:: WORK ITEM ::
In your copy of the data, keep every word exact and include no pictures.

:: GIVEN DATA ::
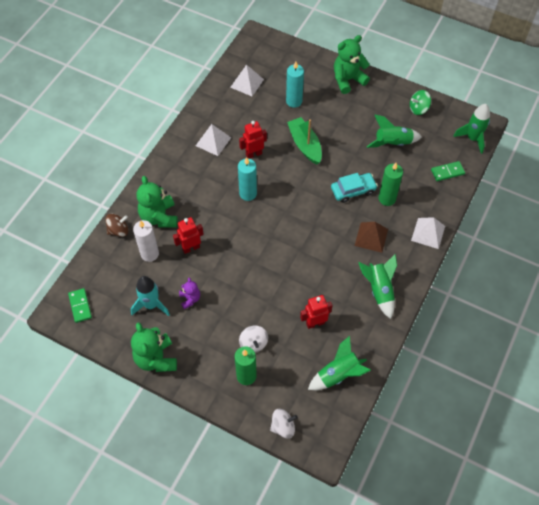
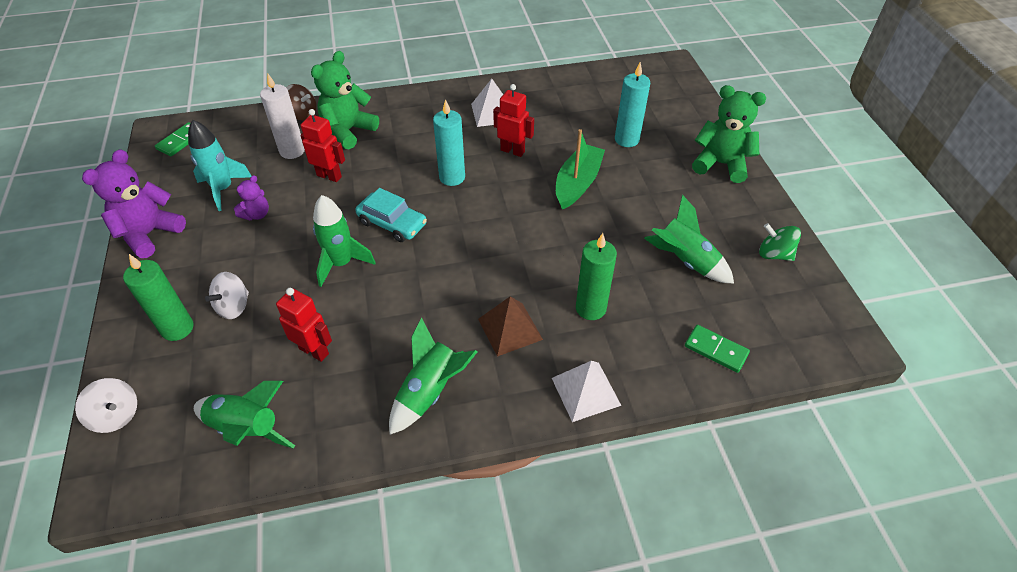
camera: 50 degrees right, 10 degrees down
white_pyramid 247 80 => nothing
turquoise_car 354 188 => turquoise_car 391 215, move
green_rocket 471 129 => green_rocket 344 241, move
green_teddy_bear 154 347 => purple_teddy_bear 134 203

:: SOLUTION FOR THIS EXERCISE ::
camera: 50 degrees right, 10 degrees down
white_pyramid 247 80 => nothing
turquoise_car 354 188 => turquoise_car 391 215, move
green_rocket 471 129 => green_rocket 344 241, move
green_teddy_bear 154 347 => purple_teddy_bear 134 203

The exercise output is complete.